▶ [REQUIREMENT] Could you give the entries back exactly as they stand, minus any pictures?

▶ [GIVEN DATA]
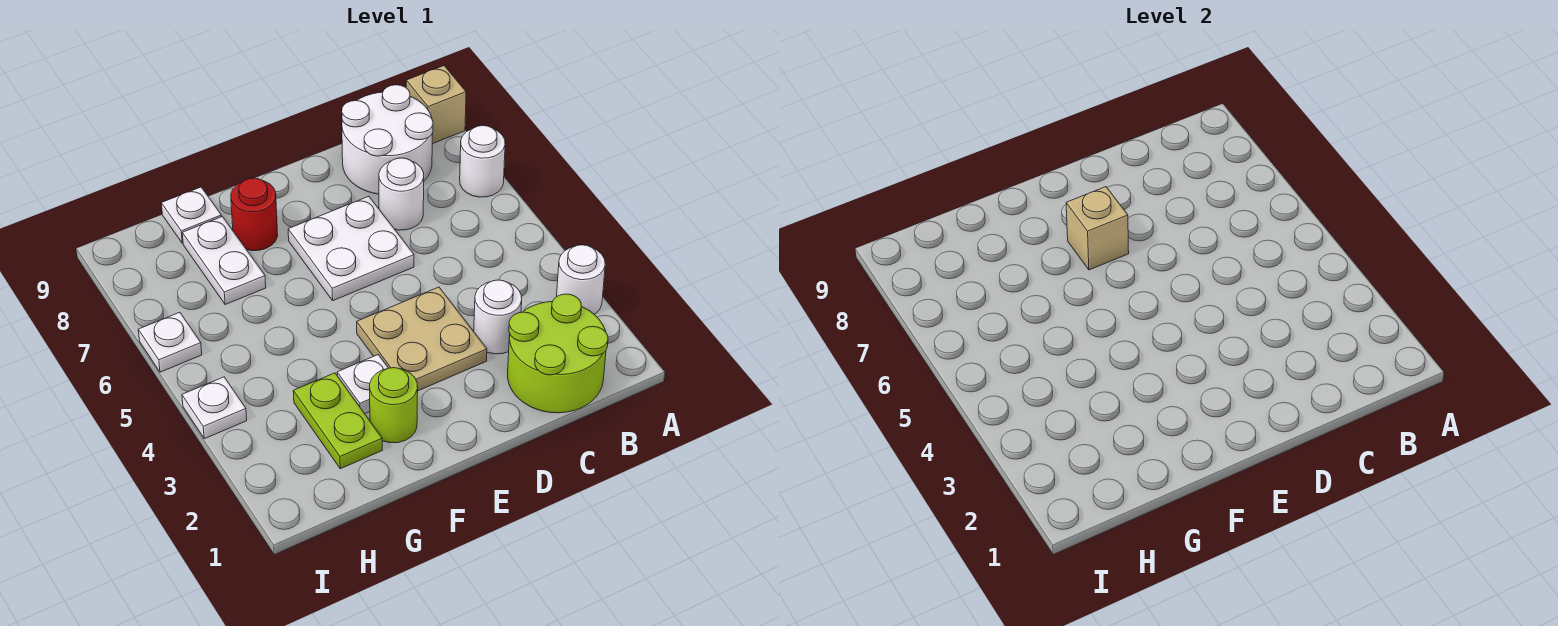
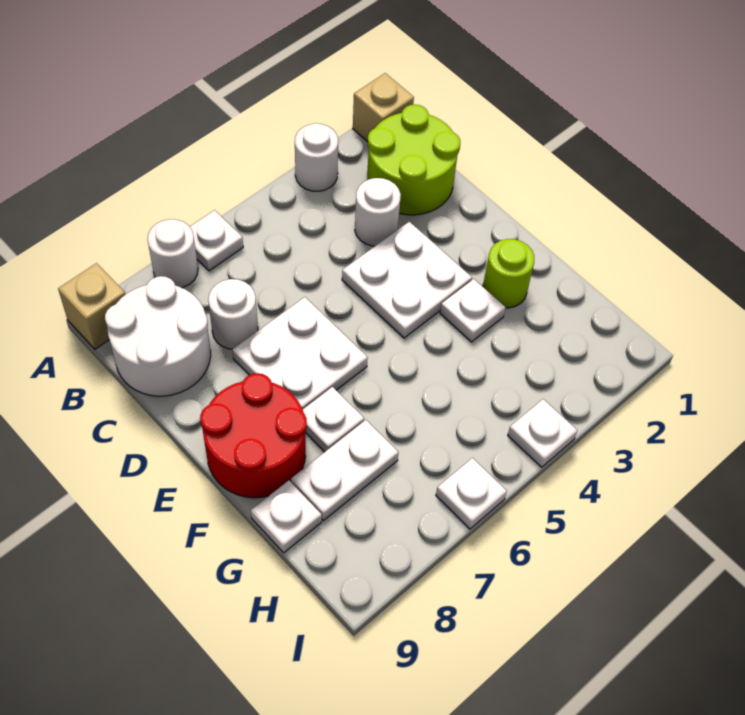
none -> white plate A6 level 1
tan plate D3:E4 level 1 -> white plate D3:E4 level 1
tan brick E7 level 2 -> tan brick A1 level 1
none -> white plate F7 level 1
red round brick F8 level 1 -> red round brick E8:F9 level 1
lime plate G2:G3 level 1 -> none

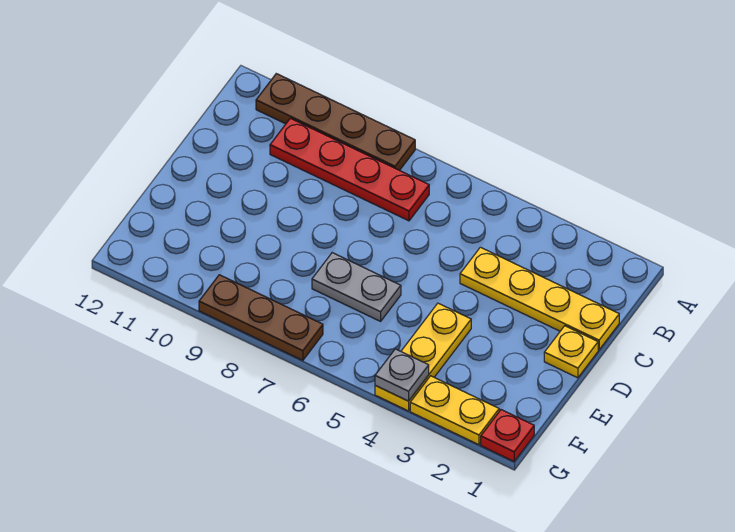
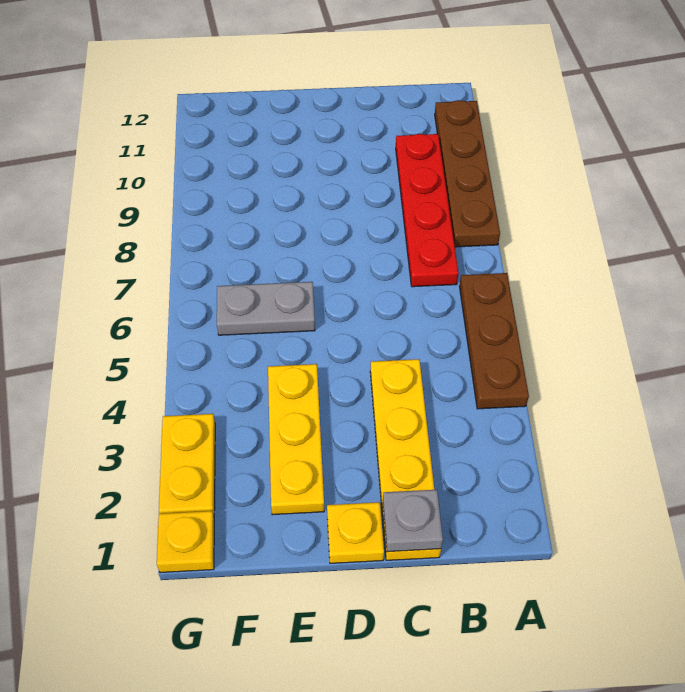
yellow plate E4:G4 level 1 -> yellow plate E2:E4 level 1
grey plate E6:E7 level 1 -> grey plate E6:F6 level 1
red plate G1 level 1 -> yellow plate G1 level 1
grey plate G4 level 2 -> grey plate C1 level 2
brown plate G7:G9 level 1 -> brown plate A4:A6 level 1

▶ [OUTPUT]
none -> white plate A6 level 1
tan plate D3:E4 level 1 -> white plate D3:E4 level 1
tan brick E7 level 2 -> tan brick A1 level 1
none -> white plate F7 level 1
red round brick F8 level 1 -> red round brick E8:F9 level 1
lime plate G2:G3 level 1 -> none

yellow plate E4:G4 level 1 -> yellow plate E2:E4 level 1
grey plate E6:E7 level 1 -> grey plate E6:F6 level 1
red plate G1 level 1 -> yellow plate G1 level 1
grey plate G4 level 2 -> grey plate C1 level 2
brown plate G7:G9 level 1 -> brown plate A4:A6 level 1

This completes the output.